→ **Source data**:
★ ★ ★ ★ ★ ★ ★

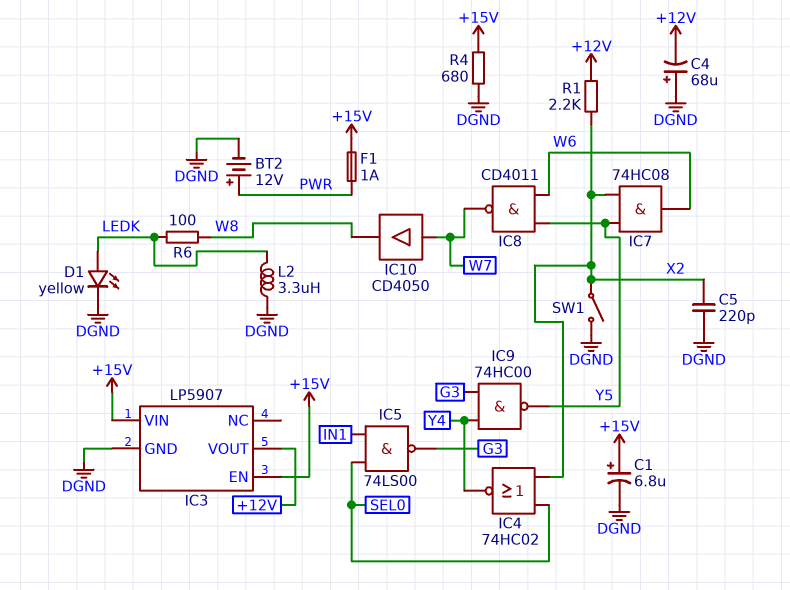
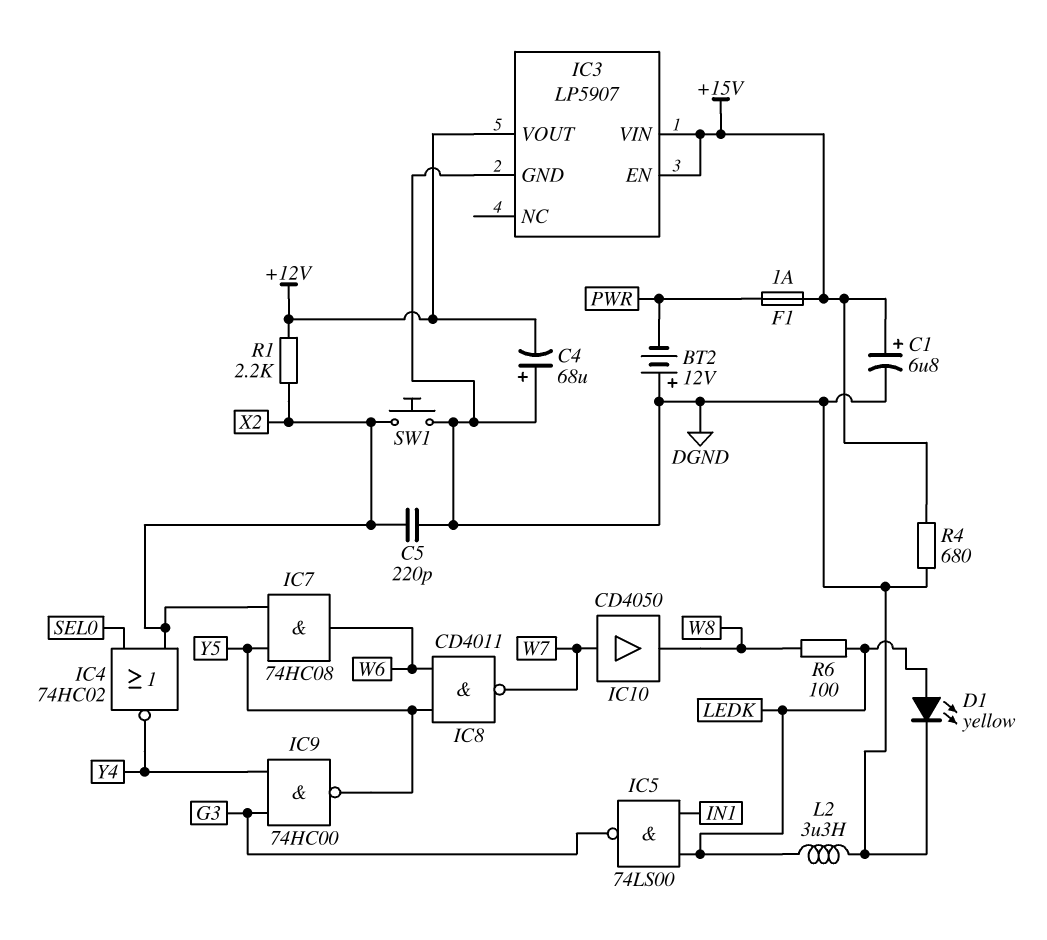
BT2: 12V (plus PWR, minus DGND) -> 12V (plus DGND, minus PWR)
IC5: NAND 74LS00 (in IN1, in SEL0, out G3) -> NAND 74LS00 (in IN1, in LEDK, out G3)
SW1: switch (DGND, X2) -> button (DGND, X2)

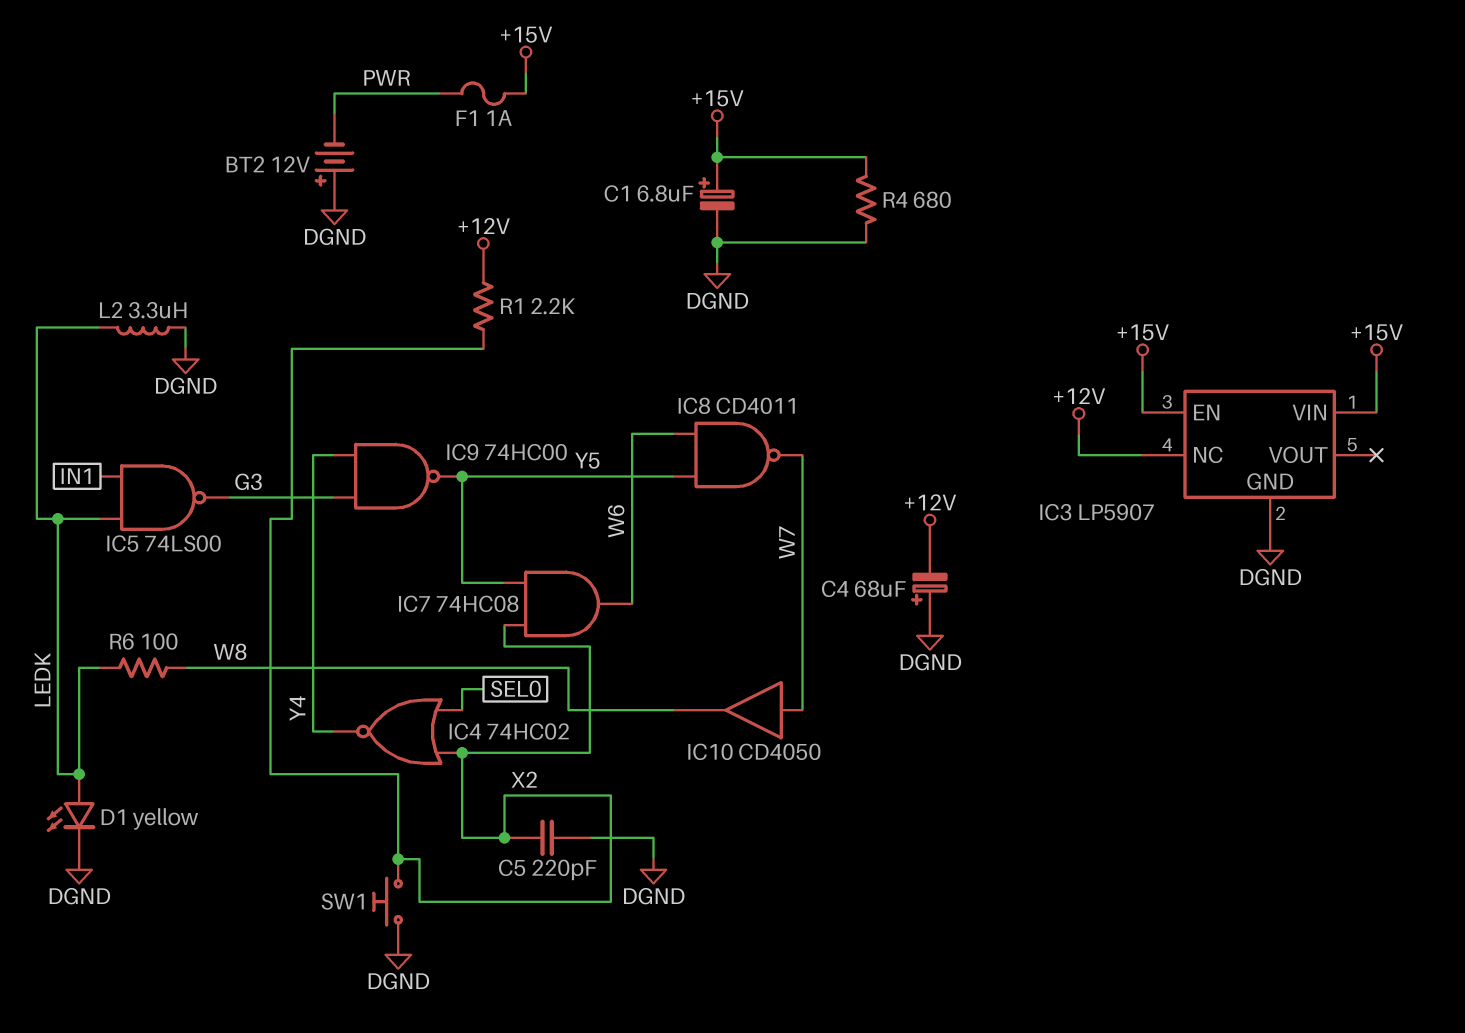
IC3 pin NC: none -> +12V
IC3 pin VOUT: +12V -> none

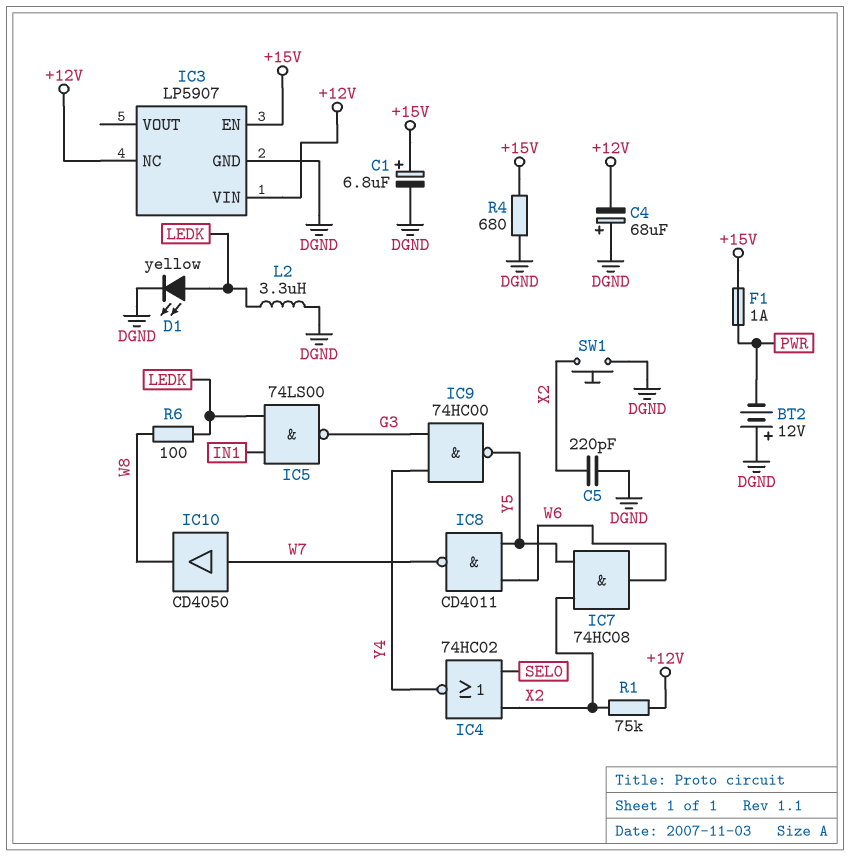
IC3 pin VIN: +15V -> +12V
R1: 2.2k (+12V, X2) -> 75k (+12V, X2)

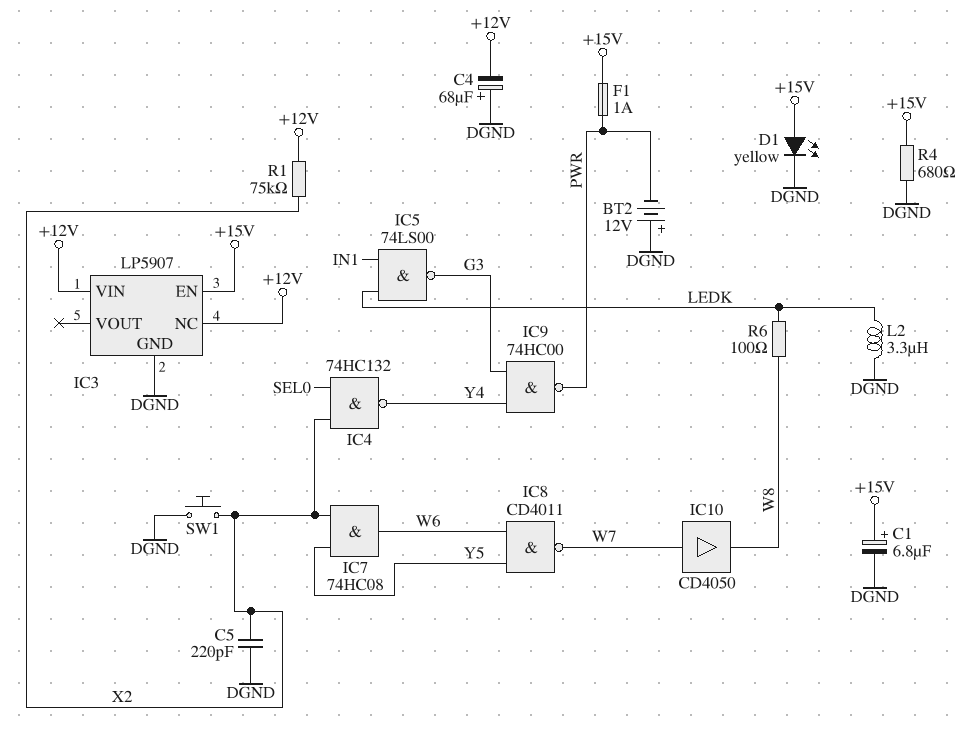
D1: LED yellow (A LEDK, K DGND) -> LED yellow (A +15V, K DGND)
IC4: NOR 74HC02 (in SEL0, in X2, out Y4) -> NAND 74HC132 (in SEL0, in X2, out Y4)
IC9: NAND 74HC00 (in G3, in Y4, out Y5) -> NAND 74HC00 (in G3, in Y4, out PWR)

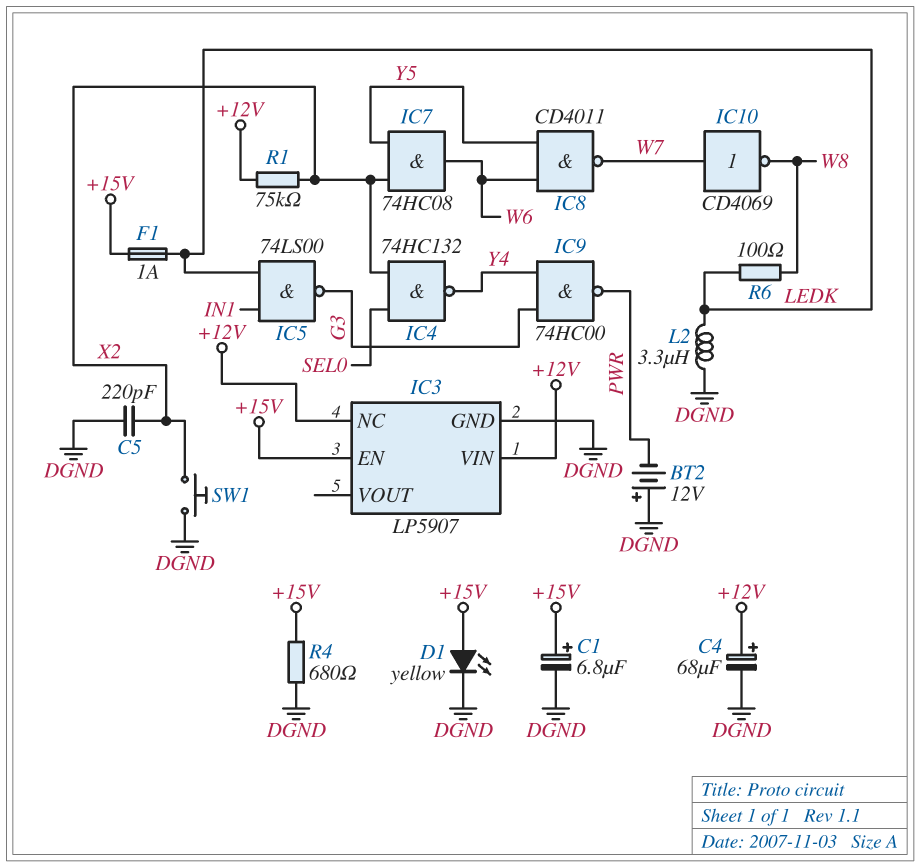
C4: 68uF (plus DGND, minus +12V) -> 68uF (plus +12V, minus DGND)
F1: 1A (+15V, PWR) -> 1A (+15V, LEDK)
IC10: buffer CD4050 (in W7, out W8) -> NOT CD4069 (in W7, out W8)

★ ★ ★ ★ ★ ★ ★

→ **REQUIRED ACTION**: Filter the entries down to the lines with the word "minus" in them, and copy those lines.

→ **EXPECTED ANSWER**:
BT2: 12V (plus PWR, minus DGND) -> 12V (plus DGND, minus PWR)
C4: 68uF (plus DGND, minus +12V) -> 68uF (plus +12V, minus DGND)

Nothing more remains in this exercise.